• _TRY IT_
Reproduce nothing but the lines from the one with "tan plate H2:H3" down to the last line of the data below.

[[ COLLECTED MATERIAL open ]]

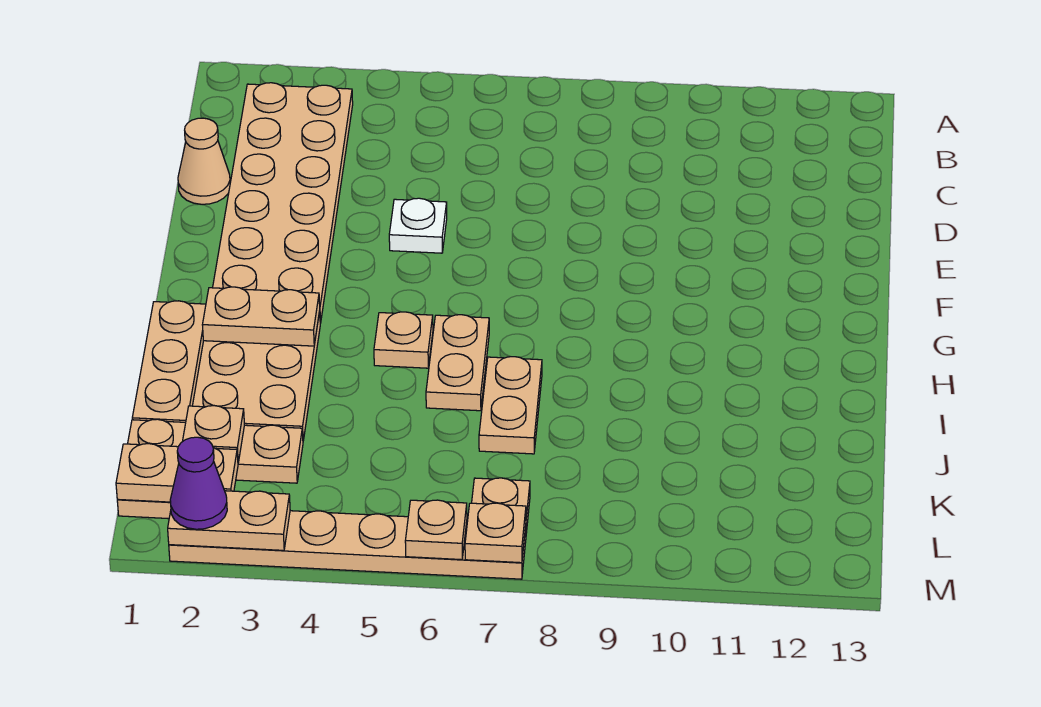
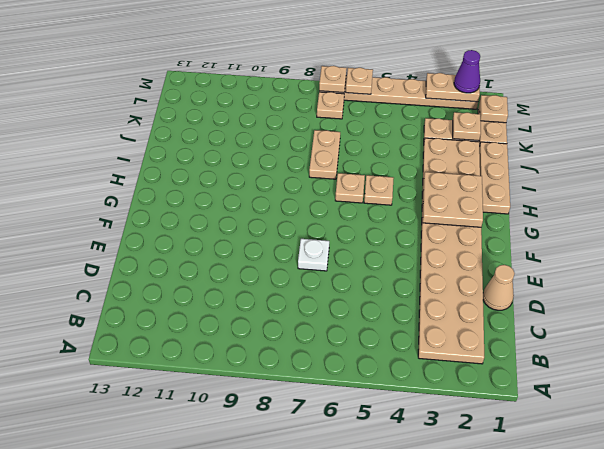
white plate E5 level 1 -> white plate E7 level 1
tan plate H2:H3 level 2 -> tan plate G2:H3 level 2
tan plate H6:I6 level 1 -> tan plate H6 level 1
tan plate L1:L2 level 2 -> tan plate L1 level 2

[[ COLLECTED MATERIAL closed ]]

• _SOLUTION TO THIS PROBLEM_
tan plate H2:H3 level 2 -> tan plate G2:H3 level 2
tan plate H6:I6 level 1 -> tan plate H6 level 1
tan plate L1:L2 level 2 -> tan plate L1 level 2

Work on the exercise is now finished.